(PROVIDED DATA begins)

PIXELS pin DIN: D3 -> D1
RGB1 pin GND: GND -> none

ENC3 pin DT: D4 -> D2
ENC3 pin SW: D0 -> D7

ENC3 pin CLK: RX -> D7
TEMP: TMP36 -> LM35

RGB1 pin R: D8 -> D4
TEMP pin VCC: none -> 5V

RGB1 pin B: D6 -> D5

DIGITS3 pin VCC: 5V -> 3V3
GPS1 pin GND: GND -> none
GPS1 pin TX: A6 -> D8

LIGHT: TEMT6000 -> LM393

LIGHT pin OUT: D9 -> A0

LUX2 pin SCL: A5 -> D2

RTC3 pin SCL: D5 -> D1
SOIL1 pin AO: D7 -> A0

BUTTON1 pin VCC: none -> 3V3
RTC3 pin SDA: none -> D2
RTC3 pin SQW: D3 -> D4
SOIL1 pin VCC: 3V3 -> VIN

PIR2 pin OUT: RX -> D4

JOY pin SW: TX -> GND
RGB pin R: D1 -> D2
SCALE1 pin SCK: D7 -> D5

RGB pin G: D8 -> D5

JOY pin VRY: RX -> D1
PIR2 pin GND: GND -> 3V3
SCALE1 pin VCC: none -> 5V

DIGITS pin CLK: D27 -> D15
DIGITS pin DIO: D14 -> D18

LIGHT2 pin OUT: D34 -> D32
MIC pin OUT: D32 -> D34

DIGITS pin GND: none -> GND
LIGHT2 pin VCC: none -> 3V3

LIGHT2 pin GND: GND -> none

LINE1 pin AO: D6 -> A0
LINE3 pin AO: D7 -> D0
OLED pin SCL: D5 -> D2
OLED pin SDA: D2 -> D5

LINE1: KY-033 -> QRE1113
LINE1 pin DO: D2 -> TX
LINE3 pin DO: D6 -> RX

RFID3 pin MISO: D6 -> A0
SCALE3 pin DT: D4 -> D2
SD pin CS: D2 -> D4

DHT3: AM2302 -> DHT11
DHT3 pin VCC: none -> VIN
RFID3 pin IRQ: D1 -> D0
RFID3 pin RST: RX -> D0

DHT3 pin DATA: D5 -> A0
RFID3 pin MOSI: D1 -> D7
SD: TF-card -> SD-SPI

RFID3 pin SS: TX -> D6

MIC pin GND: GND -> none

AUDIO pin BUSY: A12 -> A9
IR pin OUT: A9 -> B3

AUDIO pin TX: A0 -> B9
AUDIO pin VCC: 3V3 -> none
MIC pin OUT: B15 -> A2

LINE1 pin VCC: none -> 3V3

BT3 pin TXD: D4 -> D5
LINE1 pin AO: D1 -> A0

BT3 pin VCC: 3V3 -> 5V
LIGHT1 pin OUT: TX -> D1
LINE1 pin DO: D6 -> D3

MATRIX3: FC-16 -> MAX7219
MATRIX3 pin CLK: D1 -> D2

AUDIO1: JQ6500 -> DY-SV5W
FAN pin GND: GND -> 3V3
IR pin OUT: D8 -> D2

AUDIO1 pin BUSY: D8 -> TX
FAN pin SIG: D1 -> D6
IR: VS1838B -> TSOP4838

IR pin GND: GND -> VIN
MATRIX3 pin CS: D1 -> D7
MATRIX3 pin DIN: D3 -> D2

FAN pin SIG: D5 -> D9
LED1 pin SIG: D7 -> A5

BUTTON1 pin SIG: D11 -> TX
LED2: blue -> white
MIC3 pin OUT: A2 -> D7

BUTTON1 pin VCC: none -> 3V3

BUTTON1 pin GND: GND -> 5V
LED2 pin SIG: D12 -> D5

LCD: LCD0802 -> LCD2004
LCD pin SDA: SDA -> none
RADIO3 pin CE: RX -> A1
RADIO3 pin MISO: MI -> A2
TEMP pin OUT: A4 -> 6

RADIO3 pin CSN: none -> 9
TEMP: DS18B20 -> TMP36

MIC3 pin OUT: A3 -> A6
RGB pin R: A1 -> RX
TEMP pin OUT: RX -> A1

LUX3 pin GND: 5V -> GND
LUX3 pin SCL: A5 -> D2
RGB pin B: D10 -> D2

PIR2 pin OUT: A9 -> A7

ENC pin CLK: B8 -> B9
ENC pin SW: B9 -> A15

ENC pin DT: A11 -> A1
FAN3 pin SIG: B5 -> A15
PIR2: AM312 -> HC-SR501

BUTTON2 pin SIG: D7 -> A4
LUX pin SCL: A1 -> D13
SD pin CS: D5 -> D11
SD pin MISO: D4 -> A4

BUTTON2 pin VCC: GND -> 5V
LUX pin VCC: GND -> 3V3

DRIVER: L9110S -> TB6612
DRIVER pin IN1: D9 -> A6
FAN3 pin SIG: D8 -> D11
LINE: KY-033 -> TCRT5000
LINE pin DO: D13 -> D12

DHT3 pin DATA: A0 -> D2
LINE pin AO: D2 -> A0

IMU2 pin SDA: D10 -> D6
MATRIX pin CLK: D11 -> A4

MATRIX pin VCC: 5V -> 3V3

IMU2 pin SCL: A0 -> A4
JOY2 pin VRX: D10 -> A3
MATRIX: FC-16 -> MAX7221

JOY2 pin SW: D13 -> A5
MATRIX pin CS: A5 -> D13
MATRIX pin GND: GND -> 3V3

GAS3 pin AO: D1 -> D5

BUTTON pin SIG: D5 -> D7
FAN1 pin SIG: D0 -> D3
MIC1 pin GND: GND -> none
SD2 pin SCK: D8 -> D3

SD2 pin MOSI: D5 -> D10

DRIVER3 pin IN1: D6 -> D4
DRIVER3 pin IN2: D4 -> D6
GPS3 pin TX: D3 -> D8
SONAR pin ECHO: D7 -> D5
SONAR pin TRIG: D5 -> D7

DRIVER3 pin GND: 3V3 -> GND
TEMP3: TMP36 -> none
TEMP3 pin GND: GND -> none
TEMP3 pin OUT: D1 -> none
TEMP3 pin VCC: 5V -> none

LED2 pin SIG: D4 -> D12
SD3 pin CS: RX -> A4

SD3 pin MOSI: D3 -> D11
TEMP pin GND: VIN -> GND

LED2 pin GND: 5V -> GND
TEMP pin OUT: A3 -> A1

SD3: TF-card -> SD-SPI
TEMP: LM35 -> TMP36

(PROVIDED DATA ends)

(WHAT THIS TASK INVOLVES): Set apart and copy each line of the records that holds the word "MOSI".

(COMPLETED EXERCISE):
RFID3 pin MOSI: D1 -> D7
SD2 pin MOSI: D5 -> D10
SD3 pin MOSI: D3 -> D11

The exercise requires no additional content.